■ Input for this task ■
______________________________

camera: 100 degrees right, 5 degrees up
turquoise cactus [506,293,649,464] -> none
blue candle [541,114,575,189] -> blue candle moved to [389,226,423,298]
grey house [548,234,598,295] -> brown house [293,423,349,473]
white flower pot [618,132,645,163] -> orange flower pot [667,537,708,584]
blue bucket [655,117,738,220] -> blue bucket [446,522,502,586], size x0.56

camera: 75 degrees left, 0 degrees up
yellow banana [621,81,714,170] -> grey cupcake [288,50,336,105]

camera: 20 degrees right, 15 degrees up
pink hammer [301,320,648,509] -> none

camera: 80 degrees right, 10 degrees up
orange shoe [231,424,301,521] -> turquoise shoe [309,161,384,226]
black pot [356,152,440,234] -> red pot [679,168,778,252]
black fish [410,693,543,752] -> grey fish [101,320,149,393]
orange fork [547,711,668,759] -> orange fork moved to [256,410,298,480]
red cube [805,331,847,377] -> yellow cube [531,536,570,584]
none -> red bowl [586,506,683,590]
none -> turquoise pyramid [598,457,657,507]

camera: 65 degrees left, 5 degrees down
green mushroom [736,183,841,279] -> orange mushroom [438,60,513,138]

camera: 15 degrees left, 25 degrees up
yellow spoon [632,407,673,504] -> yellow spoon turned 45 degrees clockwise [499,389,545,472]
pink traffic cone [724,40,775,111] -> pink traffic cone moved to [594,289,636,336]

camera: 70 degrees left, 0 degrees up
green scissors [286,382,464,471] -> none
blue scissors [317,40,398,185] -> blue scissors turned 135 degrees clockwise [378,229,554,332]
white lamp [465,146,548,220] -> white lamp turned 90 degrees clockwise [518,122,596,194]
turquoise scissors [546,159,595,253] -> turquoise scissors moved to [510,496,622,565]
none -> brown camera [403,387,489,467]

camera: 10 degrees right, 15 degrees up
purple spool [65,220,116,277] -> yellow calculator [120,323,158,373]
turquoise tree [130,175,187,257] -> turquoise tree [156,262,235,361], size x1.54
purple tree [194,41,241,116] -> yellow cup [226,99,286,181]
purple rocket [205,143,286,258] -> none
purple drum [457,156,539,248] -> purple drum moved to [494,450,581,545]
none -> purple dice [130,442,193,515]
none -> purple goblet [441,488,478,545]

______________________________

Repeat all the records. Match each line exactly.

camera: 100 degrees right, 5 degrees up
turquoise cactus [506,293,649,464] -> none
blue candle [541,114,575,189] -> blue candle moved to [389,226,423,298]
grey house [548,234,598,295] -> brown house [293,423,349,473]
white flower pot [618,132,645,163] -> orange flower pot [667,537,708,584]
blue bucket [655,117,738,220] -> blue bucket [446,522,502,586], size x0.56

camera: 75 degrees left, 0 degrees up
yellow banana [621,81,714,170] -> grey cupcake [288,50,336,105]

camera: 20 degrees right, 15 degrees up
pink hammer [301,320,648,509] -> none

camera: 80 degrees right, 10 degrees up
orange shoe [231,424,301,521] -> turquoise shoe [309,161,384,226]
black pot [356,152,440,234] -> red pot [679,168,778,252]
black fish [410,693,543,752] -> grey fish [101,320,149,393]
orange fork [547,711,668,759] -> orange fork moved to [256,410,298,480]
red cube [805,331,847,377] -> yellow cube [531,536,570,584]
none -> red bowl [586,506,683,590]
none -> turquoise pyramid [598,457,657,507]

camera: 65 degrees left, 5 degrees down
green mushroom [736,183,841,279] -> orange mushroom [438,60,513,138]

camera: 15 degrees left, 25 degrees up
yellow spoon [632,407,673,504] -> yellow spoon turned 45 degrees clockwise [499,389,545,472]
pink traffic cone [724,40,775,111] -> pink traffic cone moved to [594,289,636,336]

camera: 70 degrees left, 0 degrees up
green scissors [286,382,464,471] -> none
blue scissors [317,40,398,185] -> blue scissors turned 135 degrees clockwise [378,229,554,332]
white lamp [465,146,548,220] -> white lamp turned 90 degrees clockwise [518,122,596,194]
turquoise scissors [546,159,595,253] -> turquoise scissors moved to [510,496,622,565]
none -> brown camera [403,387,489,467]

camera: 10 degrees right, 15 degrees up
purple spool [65,220,116,277] -> yellow calculator [120,323,158,373]
turquoise tree [130,175,187,257] -> turquoise tree [156,262,235,361], size x1.54
purple tree [194,41,241,116] -> yellow cup [226,99,286,181]
purple rocket [205,143,286,258] -> none
purple drum [457,156,539,248] -> purple drum moved to [494,450,581,545]
none -> purple dice [130,442,193,515]
none -> purple goblet [441,488,478,545]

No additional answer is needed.